About this exercise: Find the line containing "yellow tile C12 level" in the data below and repeat it, along with all later lines, exactly through the last one.

Information shown:
- Opening Delimiter -

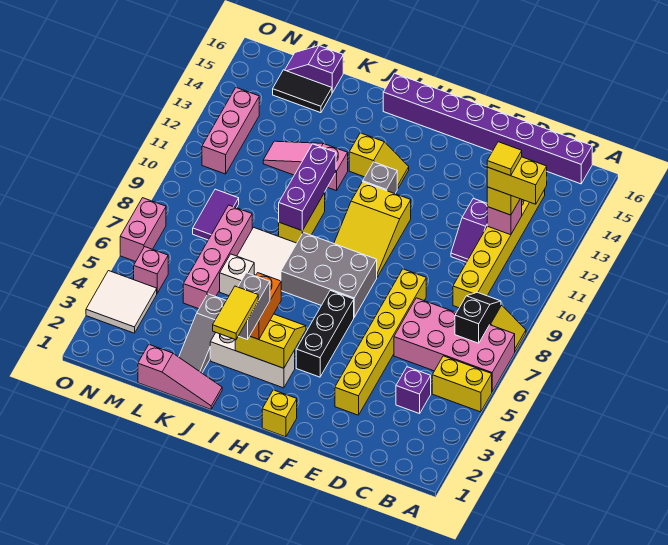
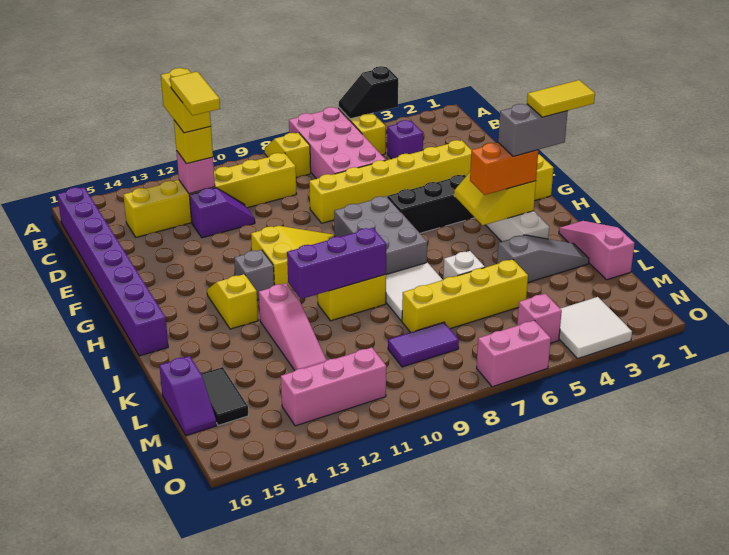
black slope B7:B8 level 2 top 7 -> black slope A4:A5 level 2 top 4
yellow tile C12 level 5 -> yellow tile C12:D12 level 5
pink brick L5:L8 level 1 -> yellow brick L5:L8 level 1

- Closing Delimiter -

Solution to this exercise:
yellow tile C12 level 5 -> yellow tile C12:D12 level 5
pink brick L5:L8 level 1 -> yellow brick L5:L8 level 1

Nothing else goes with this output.